_Records for processing_

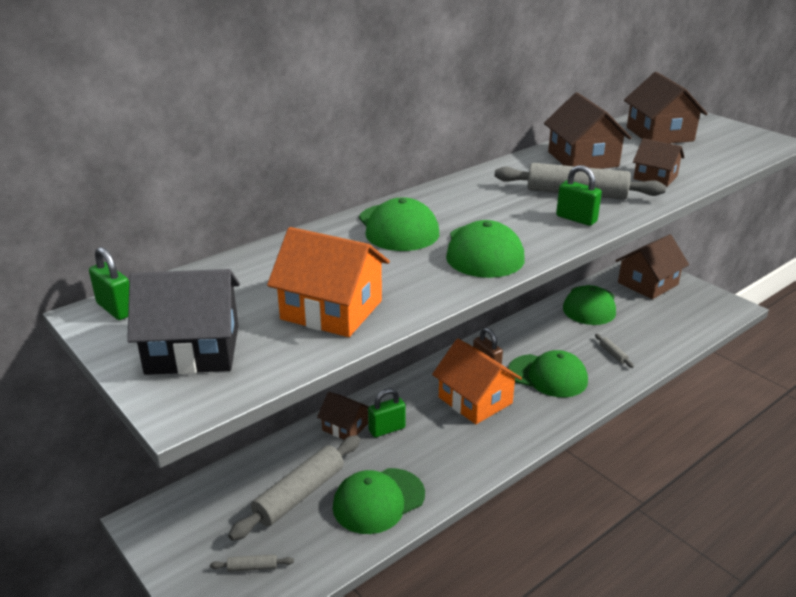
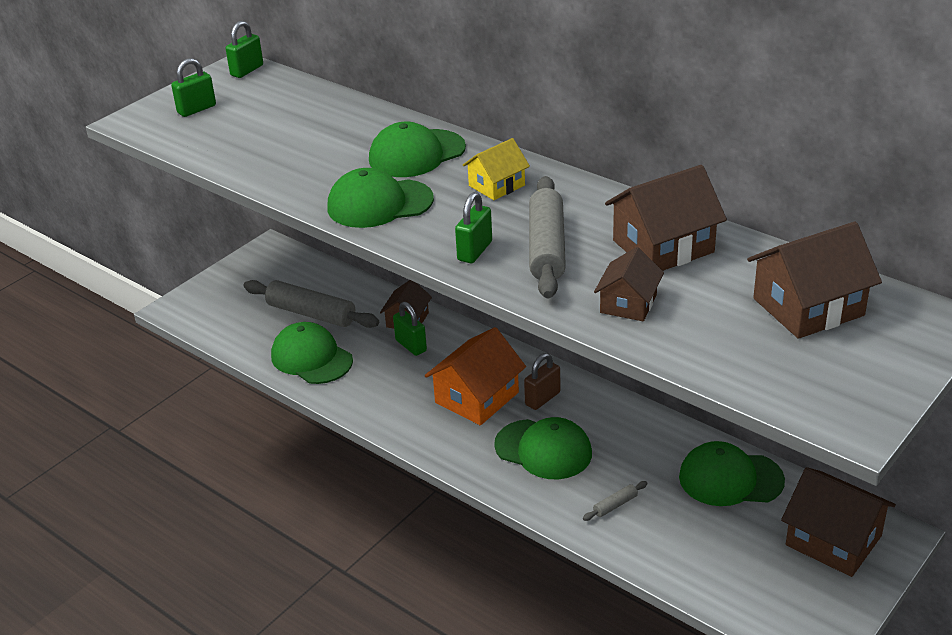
camera: 80 degrees right, 5 degrees up
(193, 349) = (196, 109): black house -> green padlock
(252, 567) = (229, 309): grey rolling pin -> none
(331, 310) = (258, 149): orange house -> none
(473, 201) = (496, 185): none -> yellow house
(548, 376) = (543, 449): green cap -> green cap turned 75 degrees counterclockwise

_Problem to work on_
Copy exactly, word for word, the line with "(473, 201) = (496, 185): none -> yellow house" through the final line of the listing.

_Written response_
(473, 201) = (496, 185): none -> yellow house
(548, 376) = (543, 449): green cap -> green cap turned 75 degrees counterclockwise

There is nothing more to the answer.